____ The data

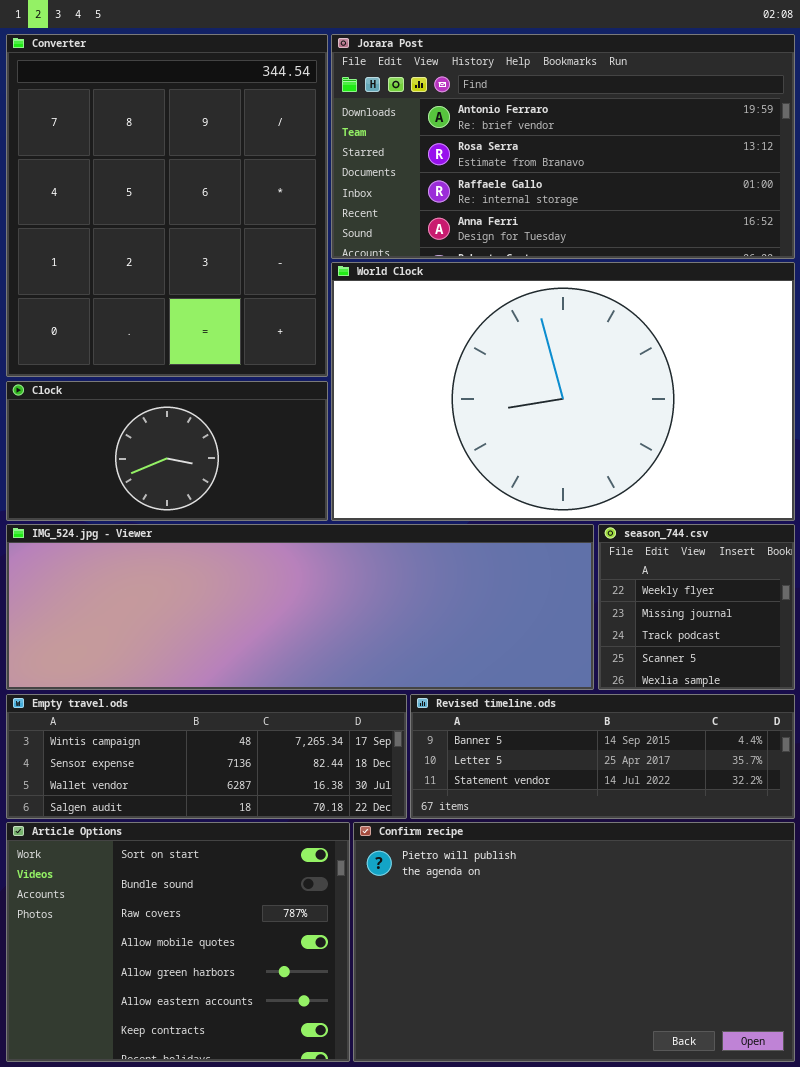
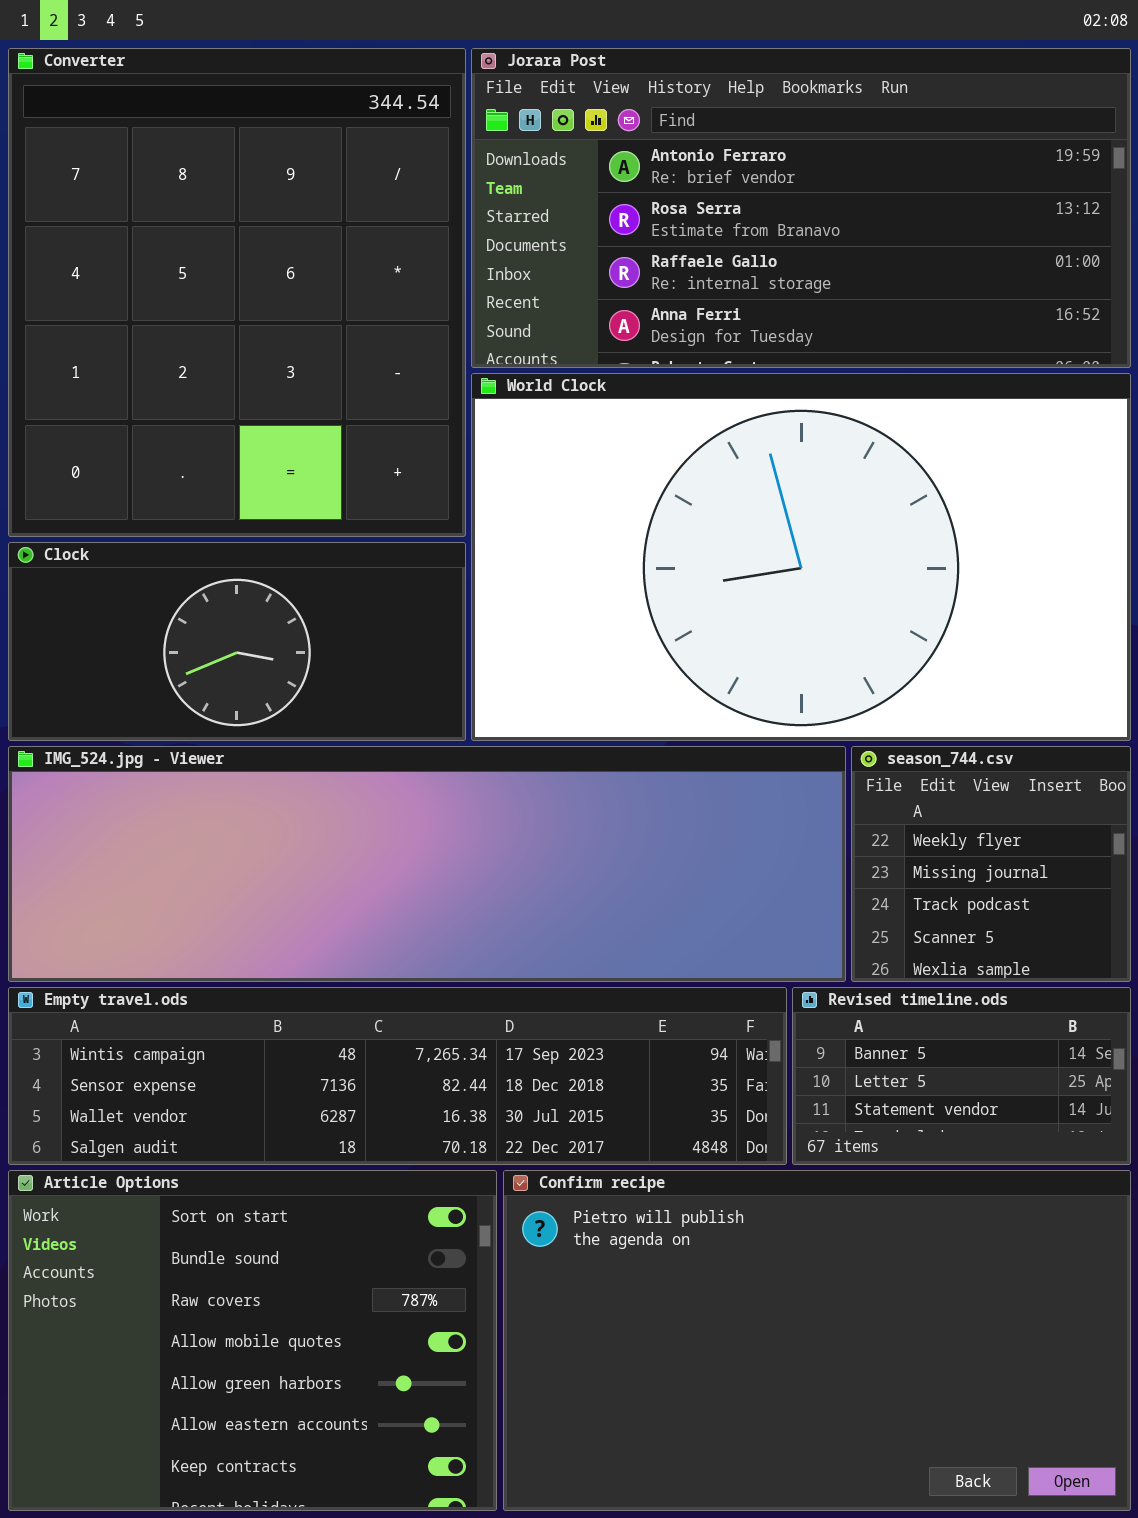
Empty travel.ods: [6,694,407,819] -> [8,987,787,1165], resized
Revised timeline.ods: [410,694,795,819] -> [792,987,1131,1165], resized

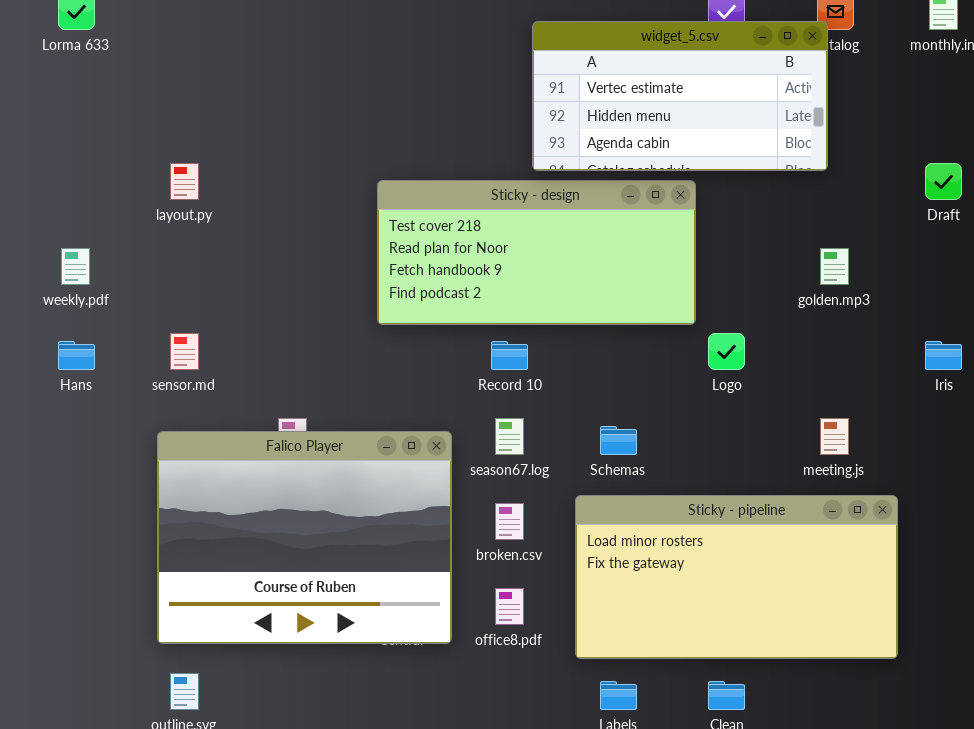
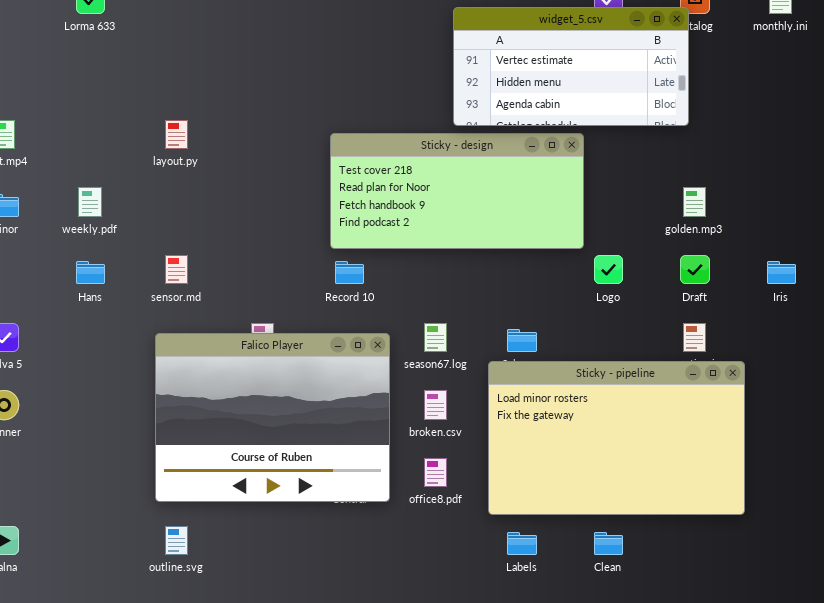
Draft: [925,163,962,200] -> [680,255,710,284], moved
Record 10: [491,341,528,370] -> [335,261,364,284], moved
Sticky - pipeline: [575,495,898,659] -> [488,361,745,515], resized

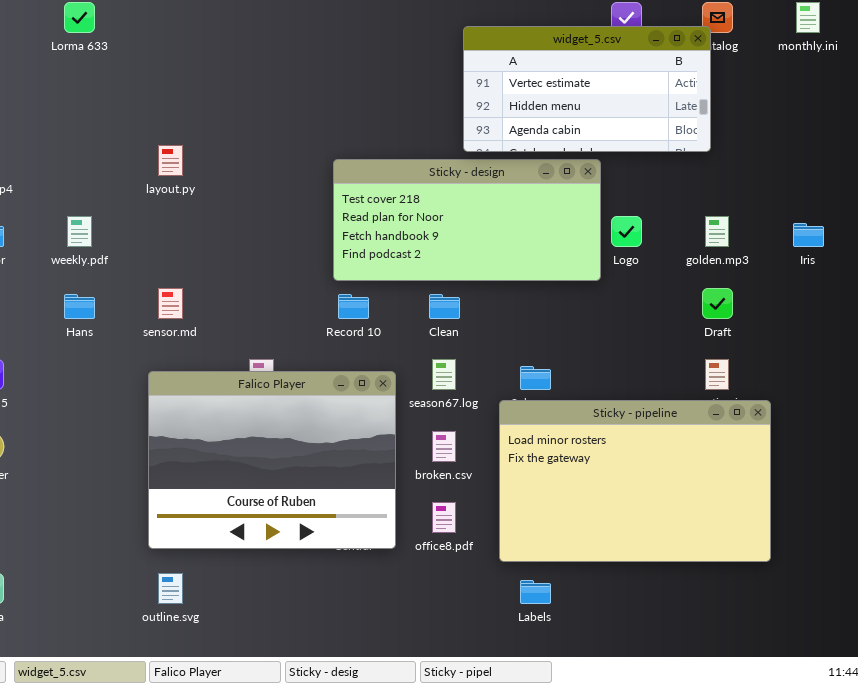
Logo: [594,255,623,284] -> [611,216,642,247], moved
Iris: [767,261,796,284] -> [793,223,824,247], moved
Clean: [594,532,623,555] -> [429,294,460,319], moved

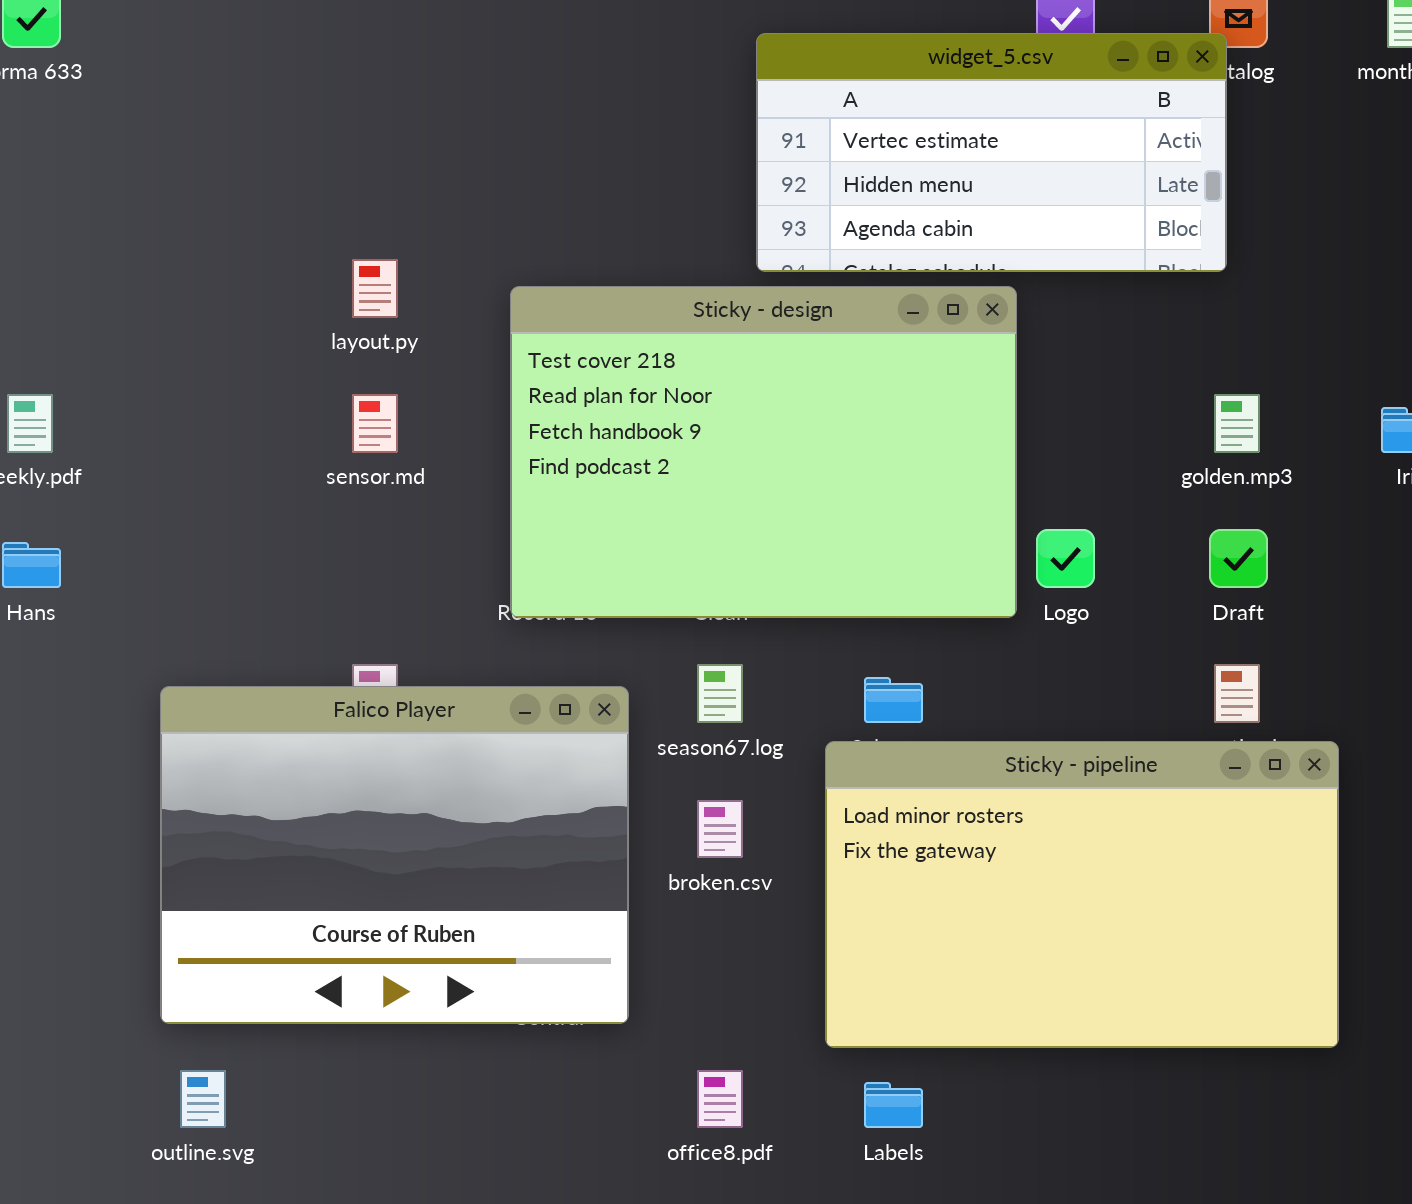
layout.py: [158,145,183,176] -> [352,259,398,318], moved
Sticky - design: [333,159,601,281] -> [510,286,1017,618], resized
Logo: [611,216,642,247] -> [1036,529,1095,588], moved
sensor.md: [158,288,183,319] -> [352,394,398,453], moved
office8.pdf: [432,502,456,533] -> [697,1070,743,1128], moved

________

Task details:
Which lines in the records contain the word "Sticky"? Copy each one.

Exercise output:
Sticky - pipeline: [575,495,898,659] -> [488,361,745,515], resized
Sticky - design: [333,159,601,281] -> [510,286,1017,618], resized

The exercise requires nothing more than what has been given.